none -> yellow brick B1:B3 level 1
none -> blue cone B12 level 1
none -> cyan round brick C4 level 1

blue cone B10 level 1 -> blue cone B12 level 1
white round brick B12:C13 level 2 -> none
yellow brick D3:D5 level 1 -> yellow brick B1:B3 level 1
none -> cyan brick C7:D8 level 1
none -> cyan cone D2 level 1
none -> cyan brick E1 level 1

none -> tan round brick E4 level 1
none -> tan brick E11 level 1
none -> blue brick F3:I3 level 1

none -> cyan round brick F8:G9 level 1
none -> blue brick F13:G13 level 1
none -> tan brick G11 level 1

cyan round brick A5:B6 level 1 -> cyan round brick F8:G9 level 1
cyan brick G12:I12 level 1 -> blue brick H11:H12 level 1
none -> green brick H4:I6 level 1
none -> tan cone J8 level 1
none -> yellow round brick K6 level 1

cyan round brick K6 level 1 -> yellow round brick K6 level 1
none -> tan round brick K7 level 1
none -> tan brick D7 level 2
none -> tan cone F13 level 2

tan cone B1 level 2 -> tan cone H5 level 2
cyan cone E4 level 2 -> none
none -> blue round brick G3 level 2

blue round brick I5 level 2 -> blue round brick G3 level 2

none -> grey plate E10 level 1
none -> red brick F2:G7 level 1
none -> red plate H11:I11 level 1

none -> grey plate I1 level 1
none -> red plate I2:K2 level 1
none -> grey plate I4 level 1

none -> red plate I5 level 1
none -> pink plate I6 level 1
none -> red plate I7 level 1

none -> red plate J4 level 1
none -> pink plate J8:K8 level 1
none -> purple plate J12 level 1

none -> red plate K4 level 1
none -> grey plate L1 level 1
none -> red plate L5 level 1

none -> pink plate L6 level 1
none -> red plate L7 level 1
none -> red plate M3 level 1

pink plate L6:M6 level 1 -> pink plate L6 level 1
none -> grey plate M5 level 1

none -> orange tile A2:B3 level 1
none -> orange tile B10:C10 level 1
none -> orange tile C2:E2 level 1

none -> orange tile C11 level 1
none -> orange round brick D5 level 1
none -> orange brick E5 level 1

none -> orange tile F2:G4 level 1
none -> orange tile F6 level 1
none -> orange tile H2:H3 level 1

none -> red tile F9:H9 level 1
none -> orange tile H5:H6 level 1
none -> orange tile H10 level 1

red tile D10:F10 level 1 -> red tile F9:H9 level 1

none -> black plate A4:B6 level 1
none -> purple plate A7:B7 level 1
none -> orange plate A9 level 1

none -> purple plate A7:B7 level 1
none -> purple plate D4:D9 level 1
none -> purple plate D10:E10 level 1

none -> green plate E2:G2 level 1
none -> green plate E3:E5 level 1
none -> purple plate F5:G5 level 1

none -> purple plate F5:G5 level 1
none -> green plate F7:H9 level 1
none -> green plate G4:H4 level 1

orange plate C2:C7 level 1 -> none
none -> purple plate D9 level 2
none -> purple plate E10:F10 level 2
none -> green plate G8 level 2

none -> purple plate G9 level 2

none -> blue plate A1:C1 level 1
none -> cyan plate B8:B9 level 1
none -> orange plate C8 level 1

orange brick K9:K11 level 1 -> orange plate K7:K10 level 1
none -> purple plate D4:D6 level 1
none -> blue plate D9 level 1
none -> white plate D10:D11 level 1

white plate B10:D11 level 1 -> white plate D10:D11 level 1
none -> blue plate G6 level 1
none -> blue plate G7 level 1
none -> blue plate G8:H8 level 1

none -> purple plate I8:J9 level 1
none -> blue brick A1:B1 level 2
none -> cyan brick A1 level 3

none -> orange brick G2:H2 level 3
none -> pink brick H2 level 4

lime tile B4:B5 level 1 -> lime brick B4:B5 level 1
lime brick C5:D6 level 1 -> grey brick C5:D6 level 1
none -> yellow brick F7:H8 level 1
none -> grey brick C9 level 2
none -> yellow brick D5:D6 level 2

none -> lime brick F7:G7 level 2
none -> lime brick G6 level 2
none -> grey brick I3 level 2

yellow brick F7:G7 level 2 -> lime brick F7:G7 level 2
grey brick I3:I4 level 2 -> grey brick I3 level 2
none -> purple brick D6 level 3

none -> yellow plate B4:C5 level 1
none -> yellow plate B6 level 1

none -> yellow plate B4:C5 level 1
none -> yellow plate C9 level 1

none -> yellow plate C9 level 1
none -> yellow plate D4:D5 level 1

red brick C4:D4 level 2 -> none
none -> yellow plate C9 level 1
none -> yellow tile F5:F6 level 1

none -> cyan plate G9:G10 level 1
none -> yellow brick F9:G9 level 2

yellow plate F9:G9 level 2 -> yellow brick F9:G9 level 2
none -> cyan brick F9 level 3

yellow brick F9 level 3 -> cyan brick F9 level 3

##############################

» **Task prompt**
In the records above, the line with "none -> orange tile F2:G4 level 1" marks the start and the line with "none -> green plate E3:E5 level 1" marks the end; copy that stretch exactly, both lines included, and nothing else.

» **Answer box**
none -> orange tile F2:G4 level 1
none -> orange tile F6 level 1
none -> orange tile H2:H3 level 1

none -> red tile F9:H9 level 1
none -> orange tile H5:H6 level 1
none -> orange tile H10 level 1

red tile D10:F10 level 1 -> red tile F9:H9 level 1

none -> black plate A4:B6 level 1
none -> purple plate A7:B7 level 1
none -> orange plate A9 level 1

none -> purple plate A7:B7 level 1
none -> purple plate D4:D9 level 1
none -> purple plate D10:E10 level 1

none -> green plate E2:G2 level 1
none -> green plate E3:E5 level 1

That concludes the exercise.